-- Opening Marker --
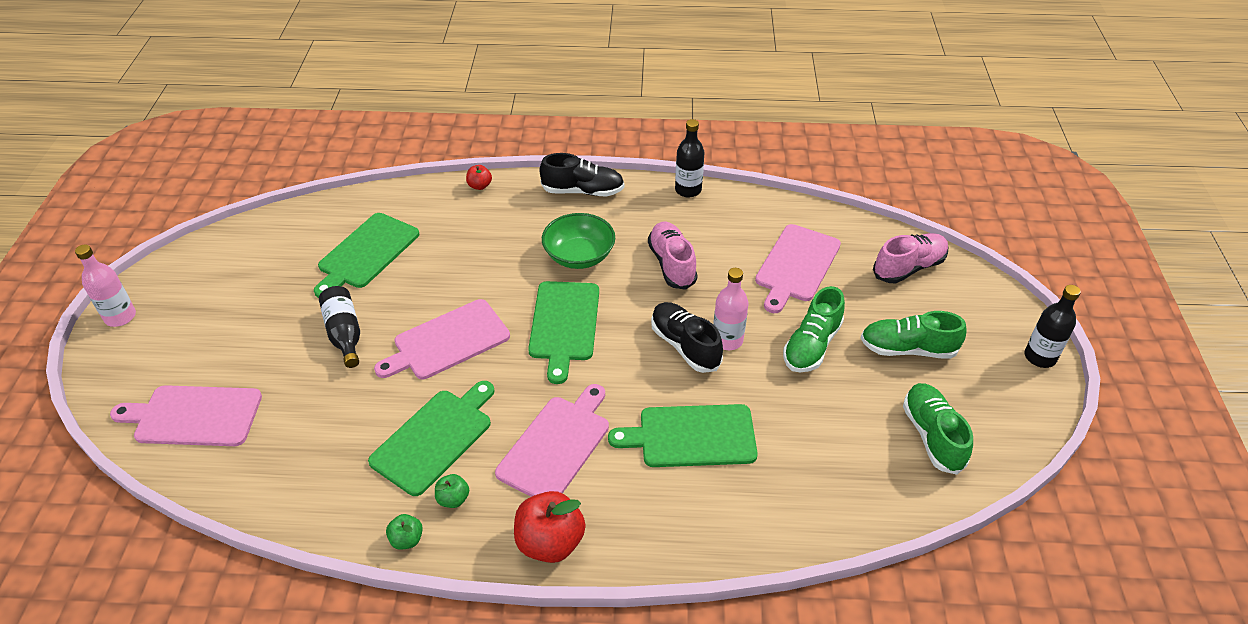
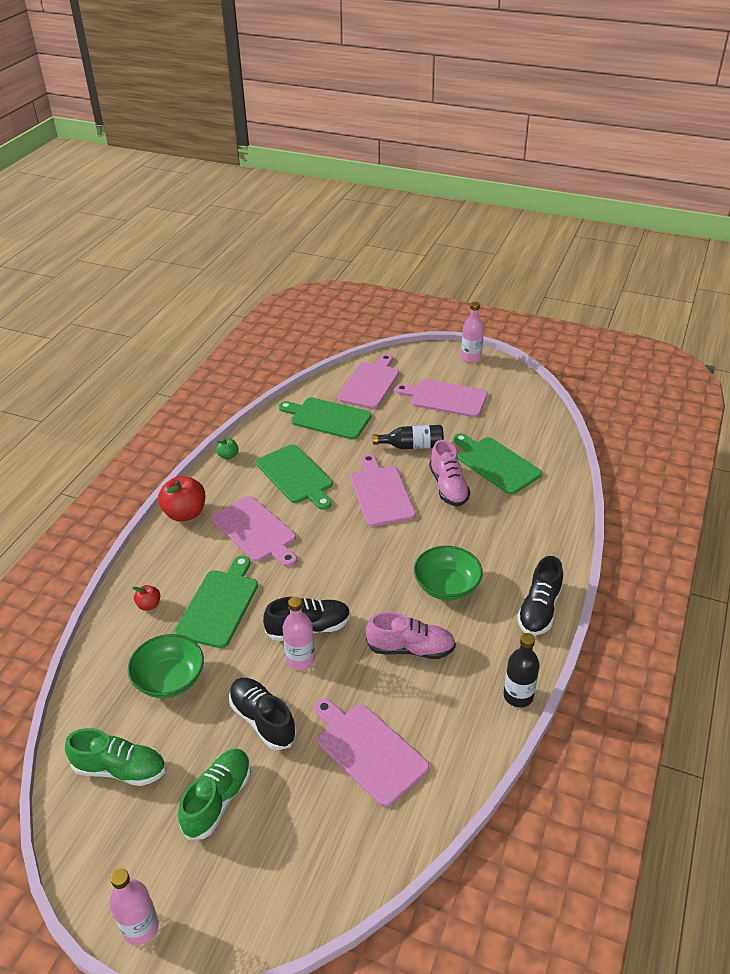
camera: 110 degrees right, 5 degrees down
green apple [435,474,469,508] -> none
red apple [466,165,492,190] -> red apple moved to [132,585,160,611]
green cutting board [528,281,599,384] -> green cutting board moved to [279,397,371,440]
green shoe [783,286,845,372] -> black shoe [229,678,297,750]
pink shoe [873,233,949,283] -> pink shoe moved to [429,440,470,507]
black bottle [1024,285,1081,368] -> pink bottle [109,868,159,945]
none -> green bowl [128,634,204,698]
none -> pink cutting board [395,379,488,417]

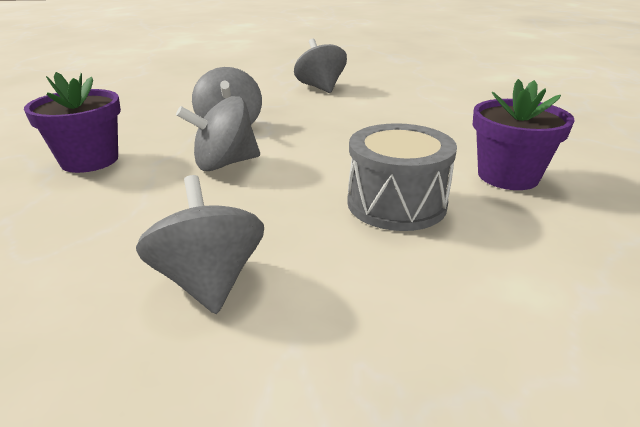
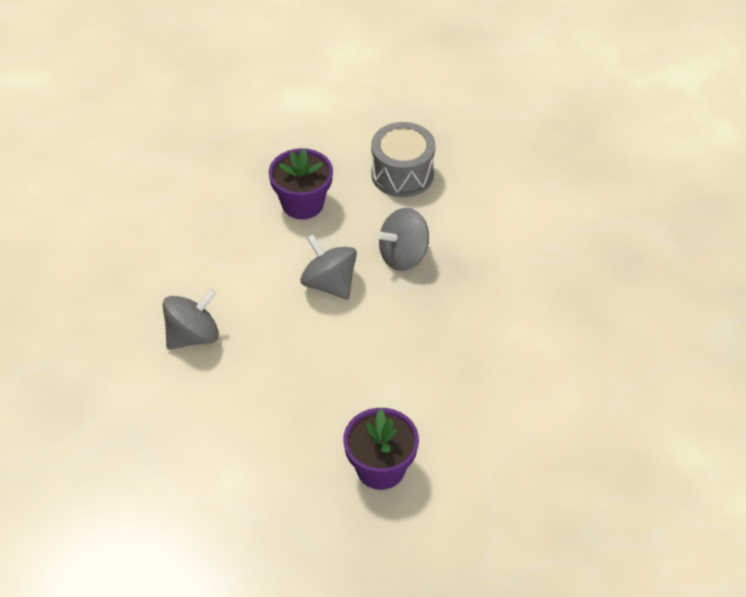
camera: 70 degrees right, 20 degrees up
grey spinning top [294,39,347,93] -> none
grey drum [347,123,457,231] -> grey drum moved to [371,122,436,197]

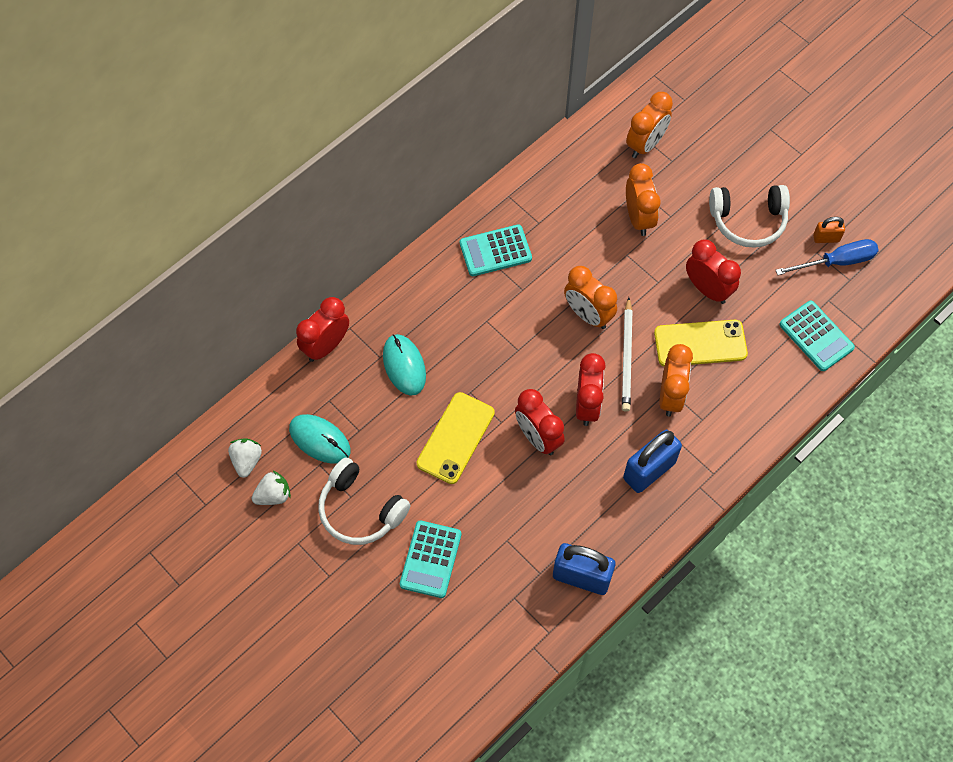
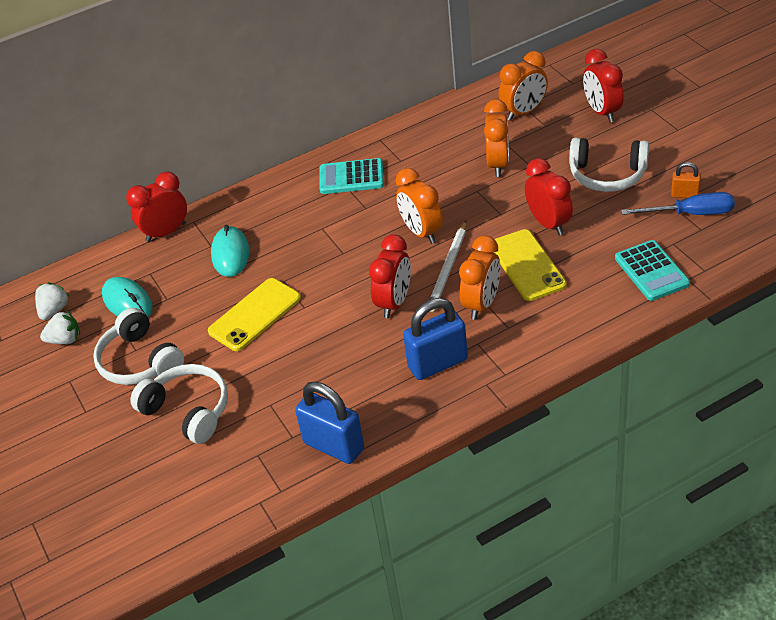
camera: 20 degrees right, 20 degrees down
turquoise calculator [400,520,461,598] -> white headphones [130,364,228,444]
red clock [515,389,565,455] -> red clock moved to [583,49,624,122]
yellow phone [654,320,748,366] -> yellow phone turned 60 degrees clockwise [494,229,567,301]

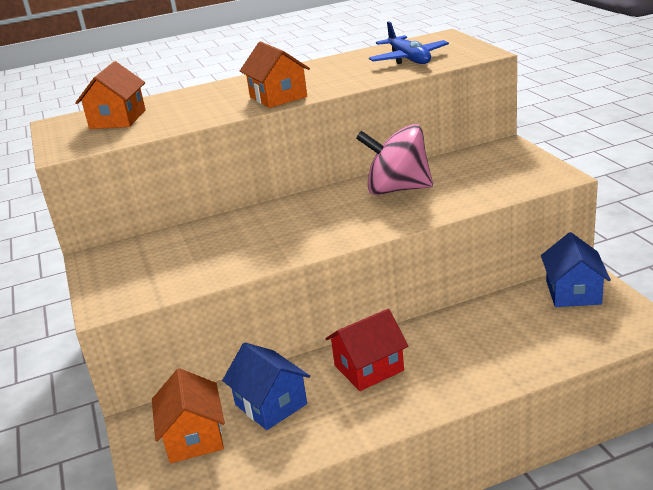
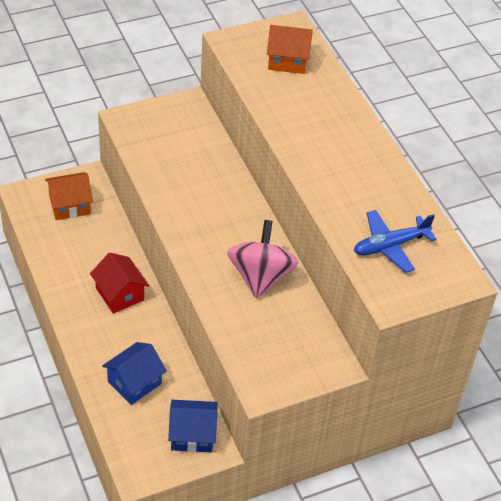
camera: 80 degrees right, 20 degrees up
blue house [222,342,310,430] -> blue house moved to [102,342,167,405]
orange house [240,41,310,108] -> none

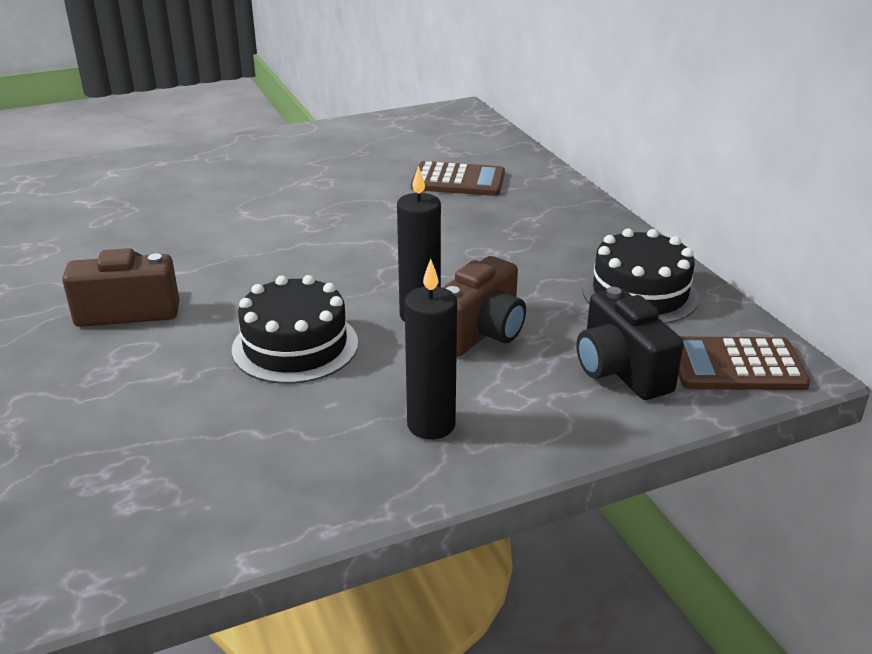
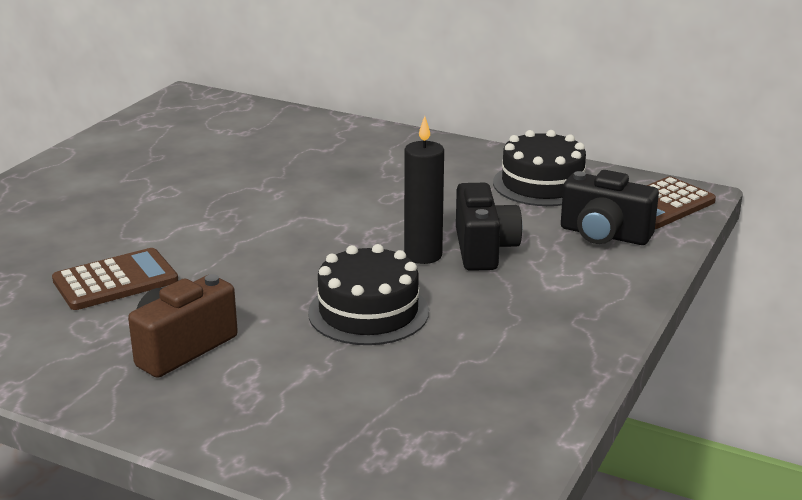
camera: 40 degrees left, 5 degrees down
black candle [405,259,457,439] -> none
brown calculator [411,161,505,196] -> brown calculator moved to [52,248,178,310]
brown camera [442,256,526,357] -> black camera [456,183,522,271]

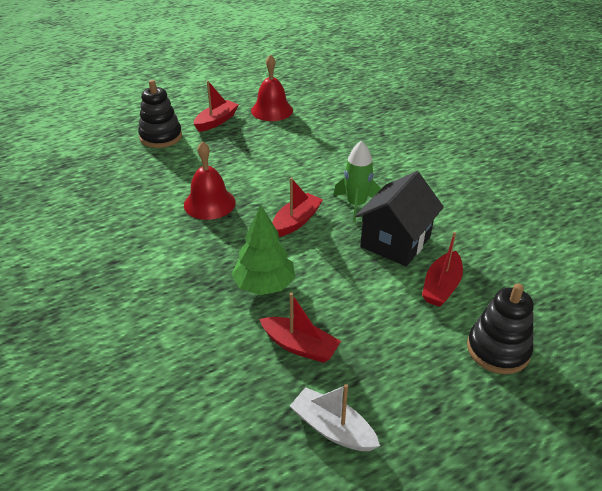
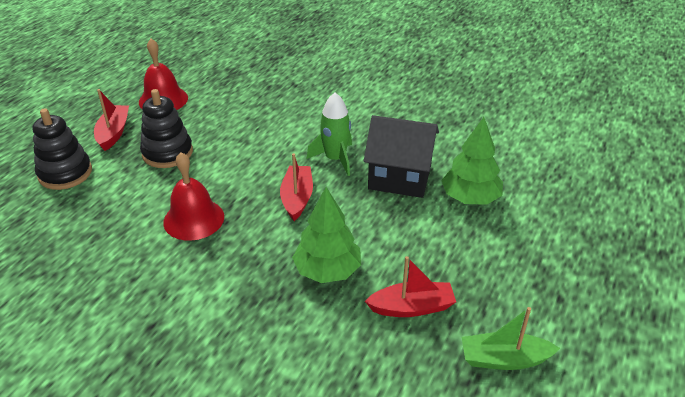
camera: 35 degrees left, 0 degrees up
white boat [290,384,380,451] -> green boat [462,307,560,370]
black house [355,171,444,266] -> black house turned 75 degrees counterclockwise [364,115,439,198]
red boat [422,232,463,307] -> green tree [441,117,503,205]
black stacking toy [467,283,534,374] -> black stacking toy moved to [140,89,193,168]

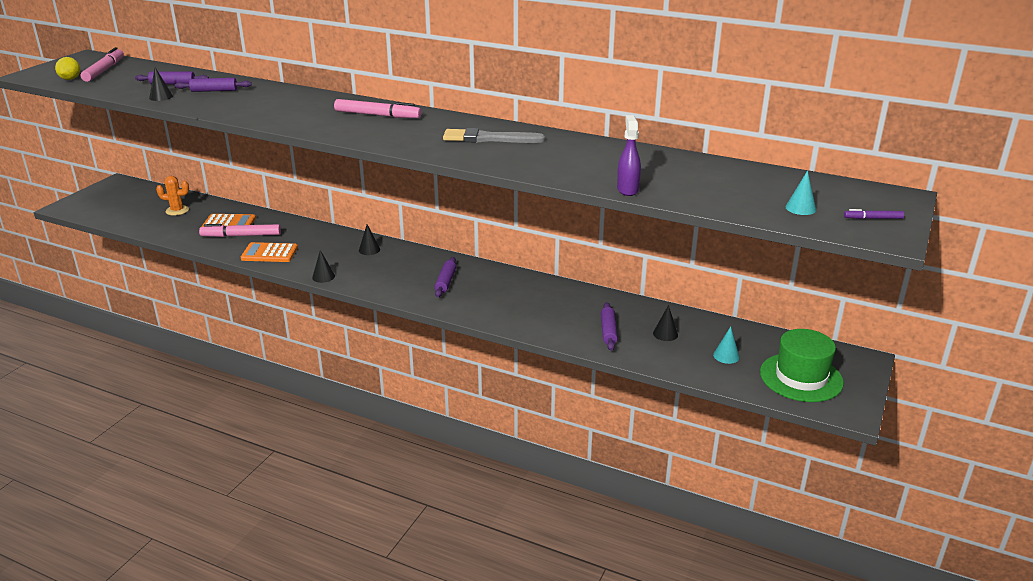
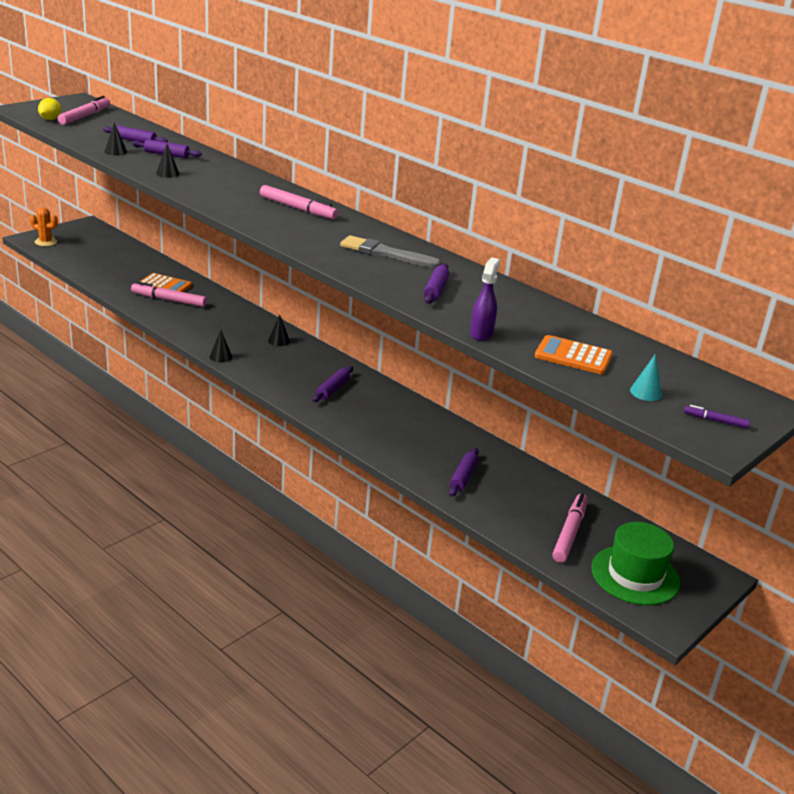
camera: 15 degrees right, 0 degrees up
orange cactus [156,176,189,216] -> orange cactus moved to [30,208,58,246]
orange calculator [241,242,298,262] -> orange calculator moved to [534,335,613,374]
black cone [653,305,678,341] -> black cone moved to [156,144,180,178]
turquoise cone [713,326,740,364] -> pink marker [552,493,588,563]
none -> purple rolling pin [424,263,449,304]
-- Closing Marker --
Your answer should consist of every line from the entries that holds "cone".

§ **Reply to the exercise**:
black cone [653,305,678,341] -> black cone moved to [156,144,180,178]
turquoise cone [713,326,740,364] -> pink marker [552,493,588,563]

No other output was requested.